Aim of the task | Copy each line from the records below in which the word "none" is found.

Source information |
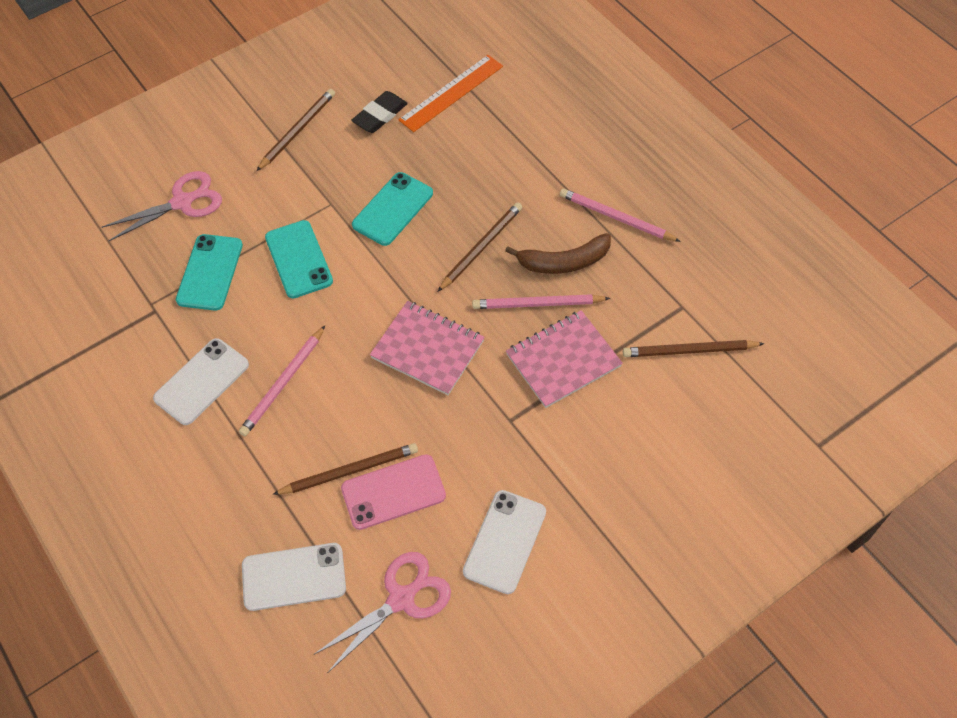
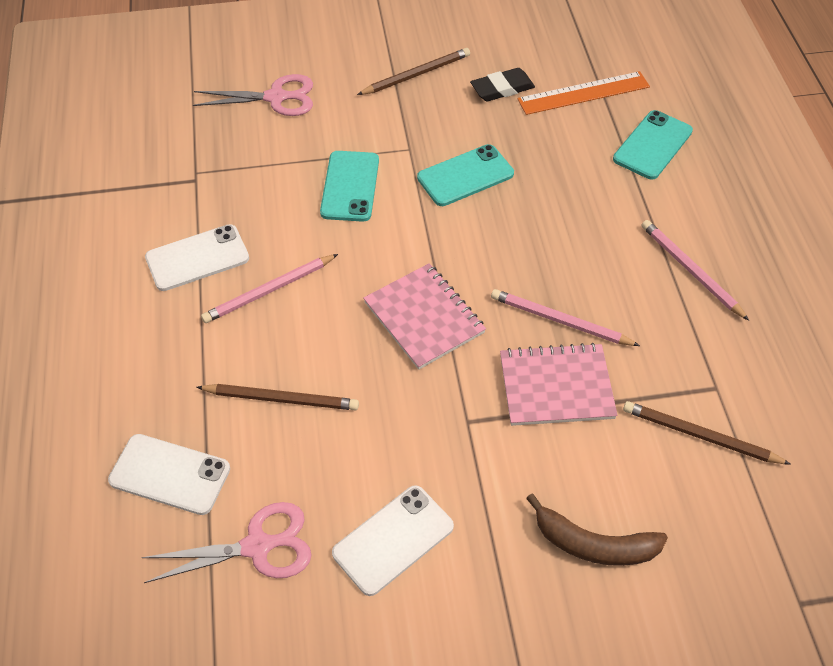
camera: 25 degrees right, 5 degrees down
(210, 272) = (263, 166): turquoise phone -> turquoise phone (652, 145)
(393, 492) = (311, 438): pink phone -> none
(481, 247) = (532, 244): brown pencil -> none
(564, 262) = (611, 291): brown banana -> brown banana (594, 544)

Exercise answer |
(393, 492) = (311, 438): pink phone -> none
(481, 247) = (532, 244): brown pencil -> none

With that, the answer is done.